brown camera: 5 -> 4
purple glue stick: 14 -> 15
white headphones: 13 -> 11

* * *

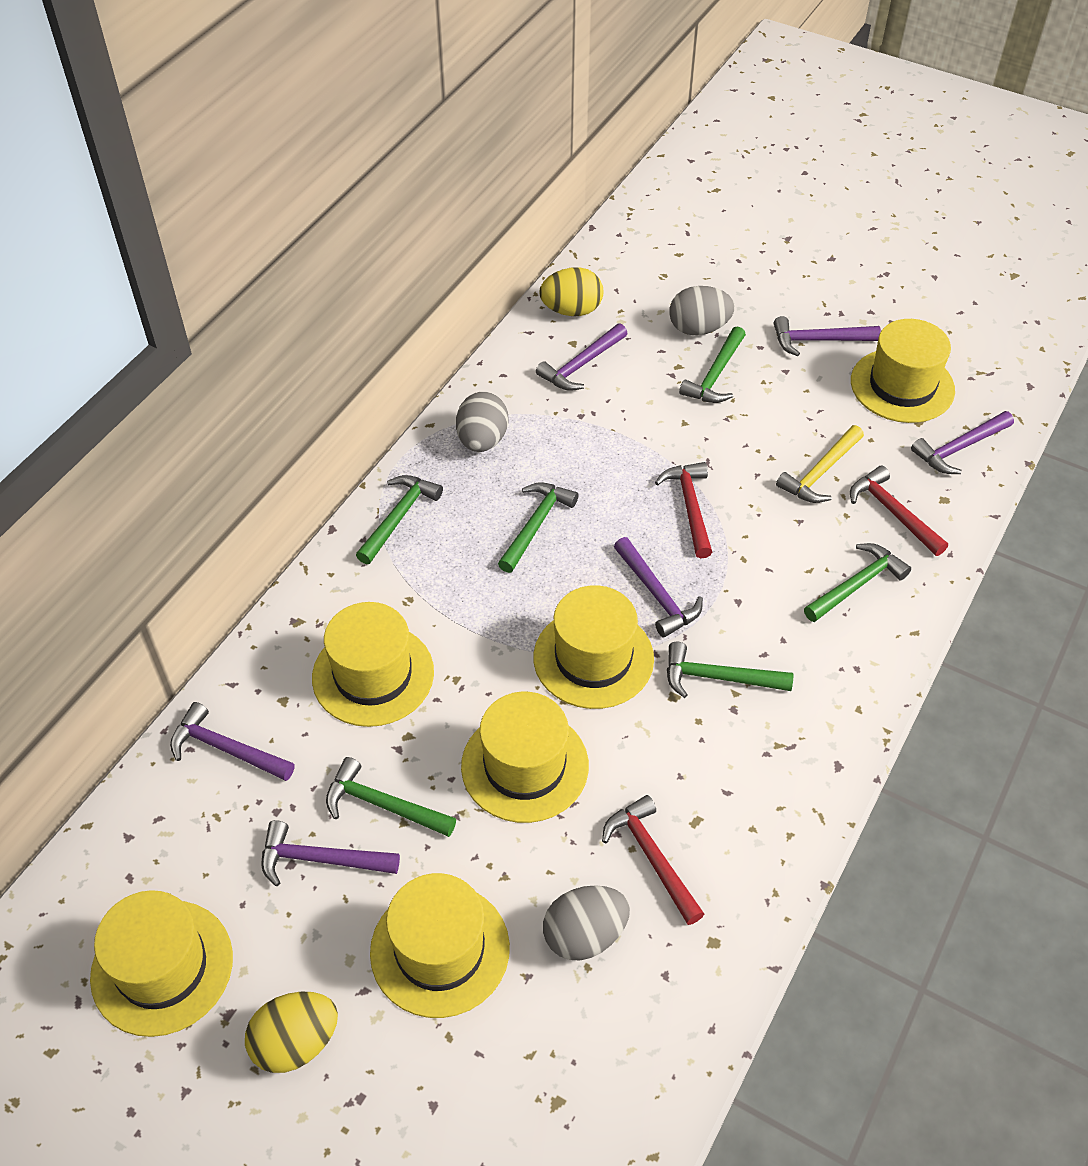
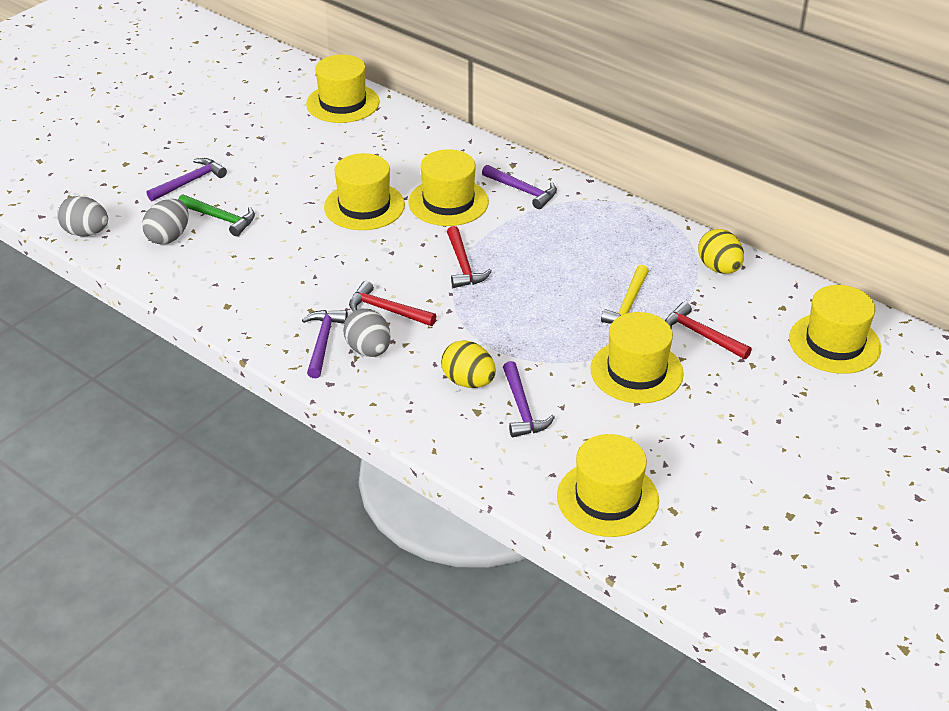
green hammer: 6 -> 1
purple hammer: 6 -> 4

--

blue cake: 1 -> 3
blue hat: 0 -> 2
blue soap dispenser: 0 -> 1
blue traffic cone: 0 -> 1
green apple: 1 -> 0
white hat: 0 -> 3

[EXERCISE AIM]:
Before answering, count every line of the data that holds the word "blue"; the reply is that number only.

[OUTPUT]:
4